## Work order
Make an exact copy of the data below, leaving out every picture.

## Provided data
»»
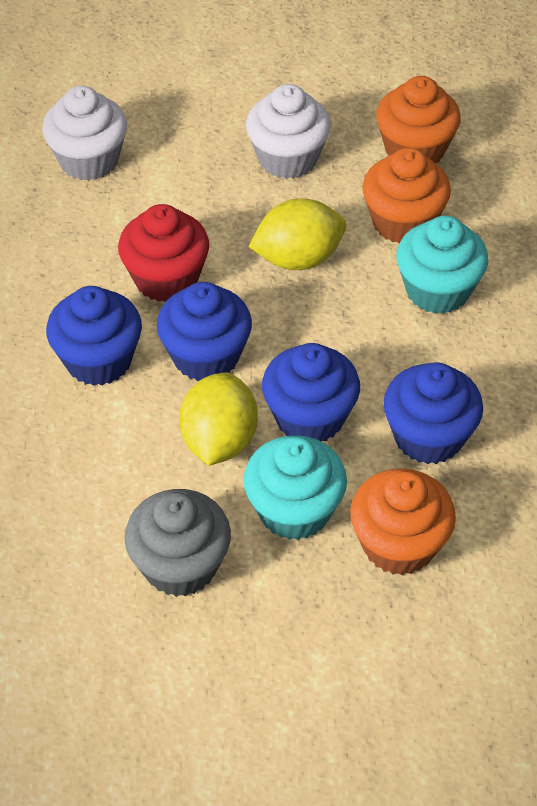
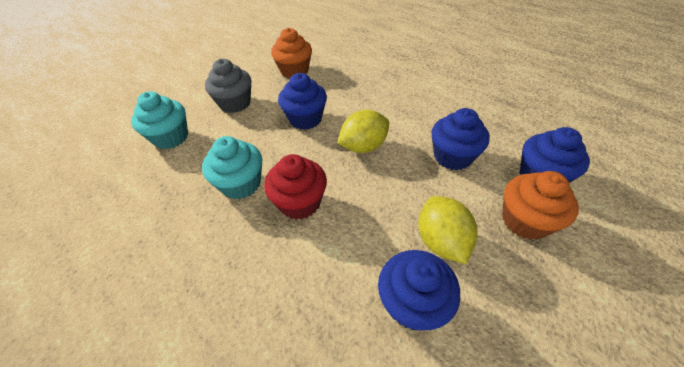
orange cupcake: 3 -> 2
white cupcake: 2 -> 0

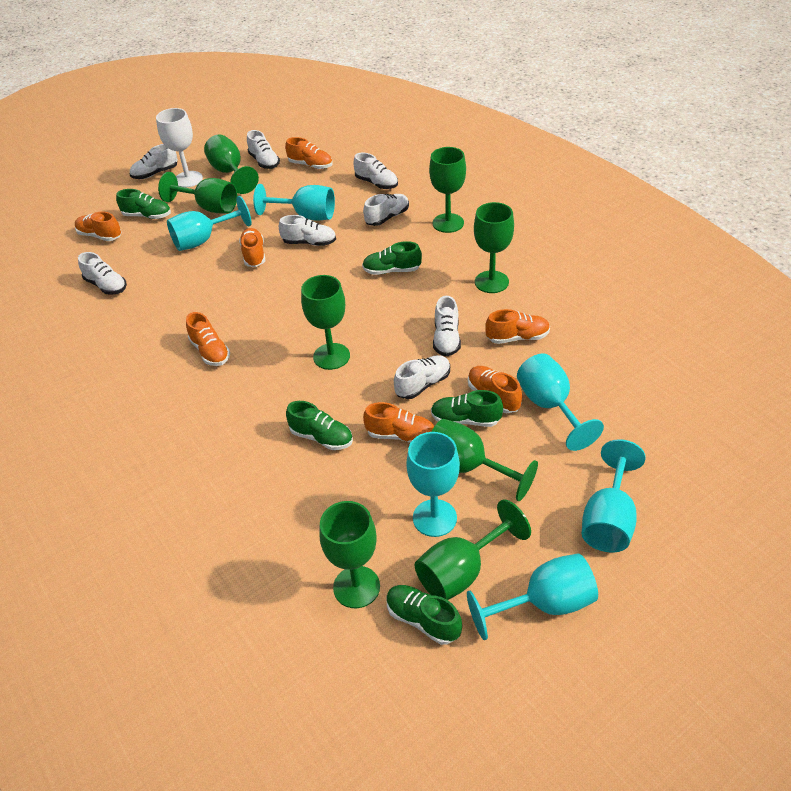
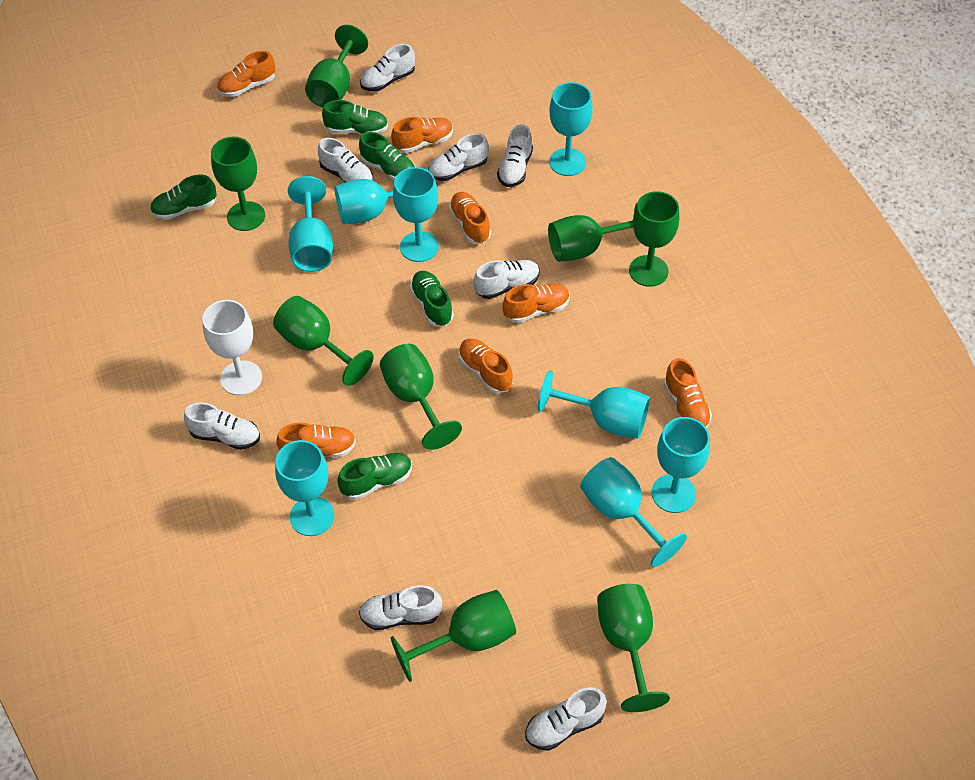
turquoise goblet: 6 -> 8

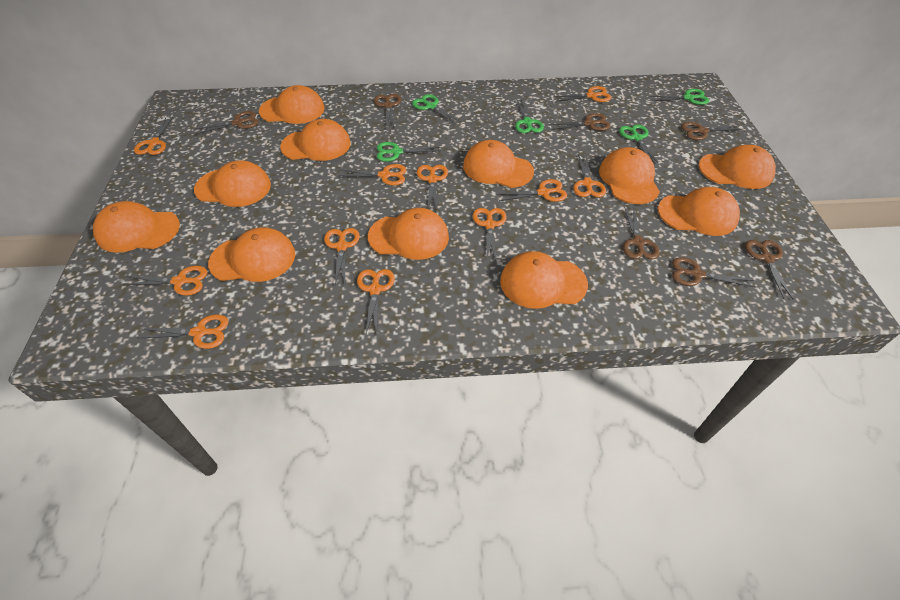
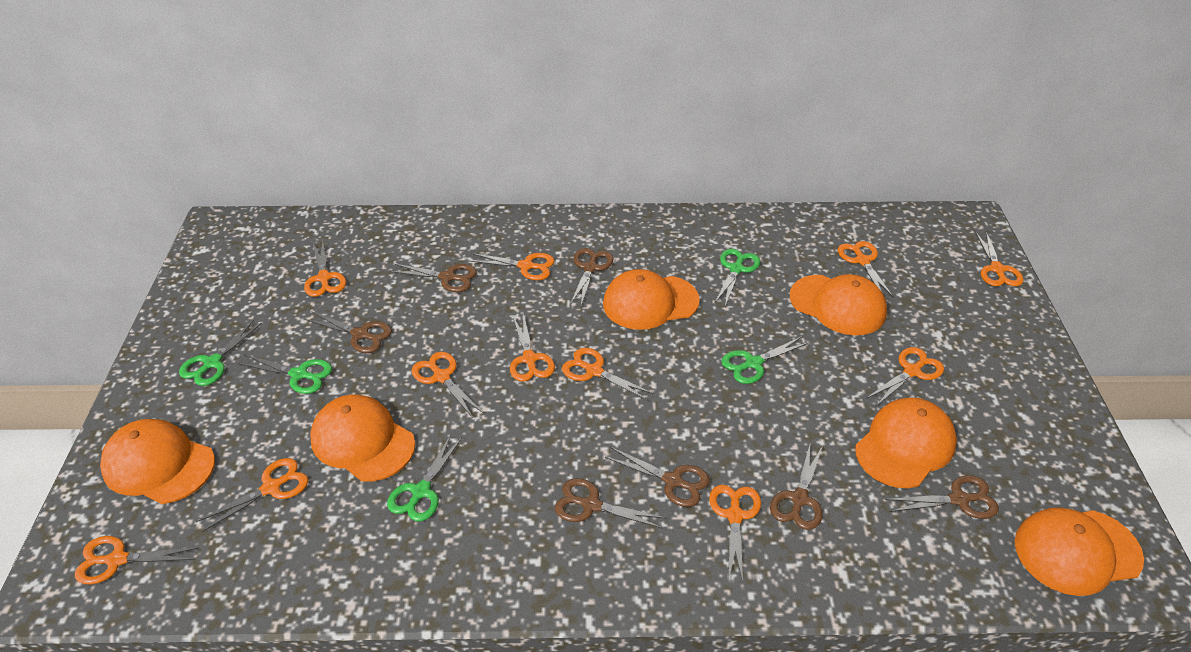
orange cap: 11 -> 6

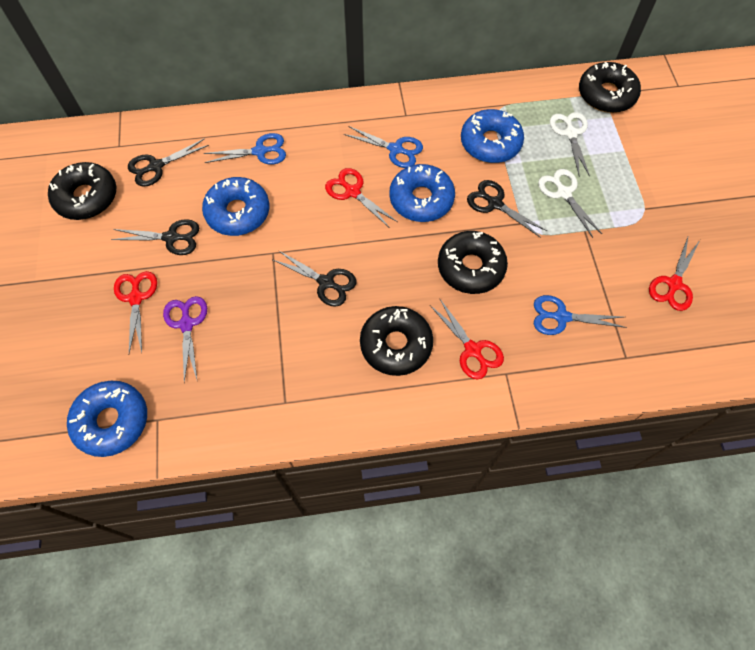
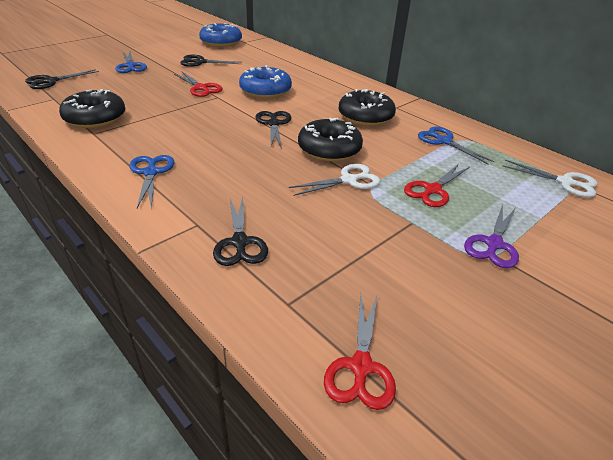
black donut: 4 -> 3
blue donut: 4 -> 2
red scissors: 4 -> 3

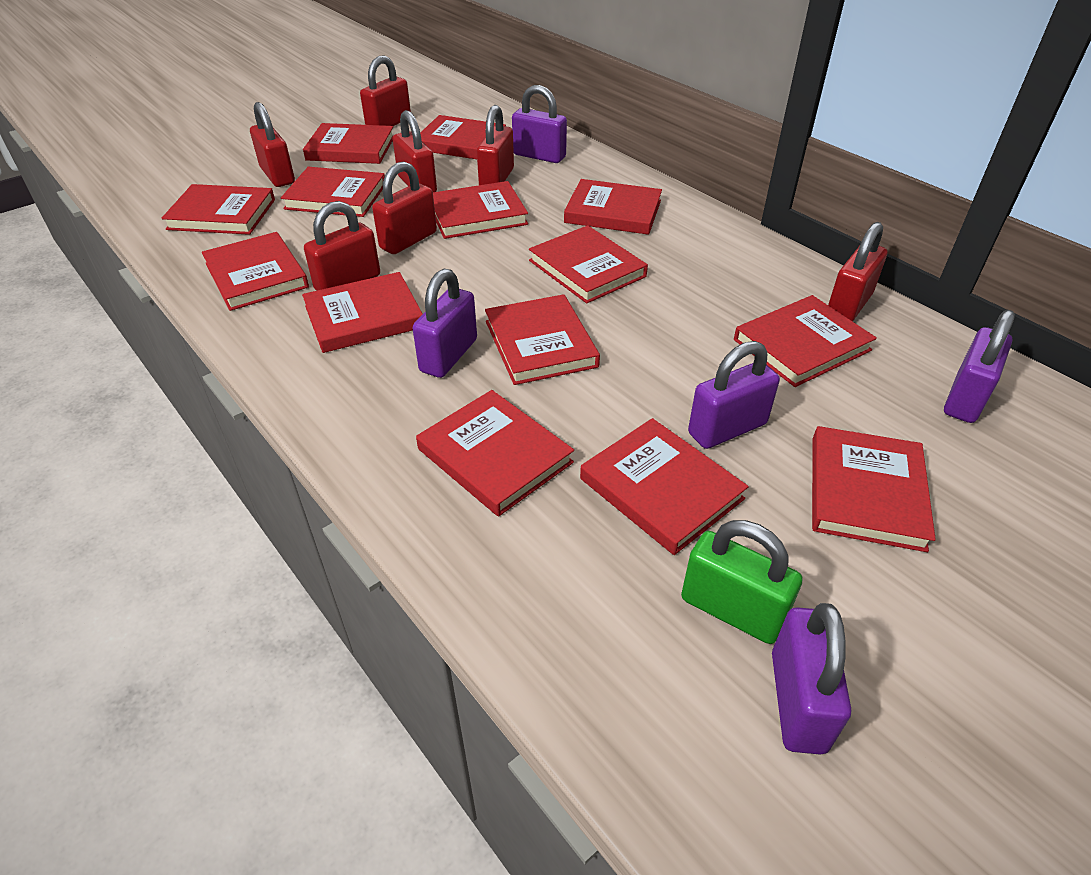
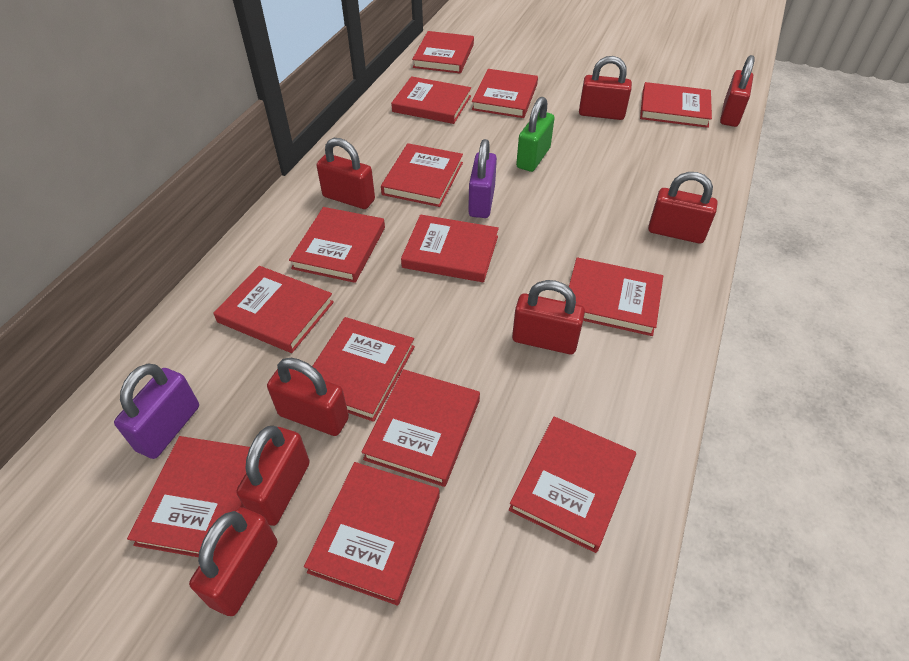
purple padlock: 5 -> 2
red padlock: 7 -> 8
««
## Reply
orange cupcake: 3 -> 2
white cupcake: 2 -> 0

turquoise goblet: 6 -> 8

orange cap: 11 -> 6

black donut: 4 -> 3
blue donut: 4 -> 2
red scissors: 4 -> 3

purple padlock: 5 -> 2
red padlock: 7 -> 8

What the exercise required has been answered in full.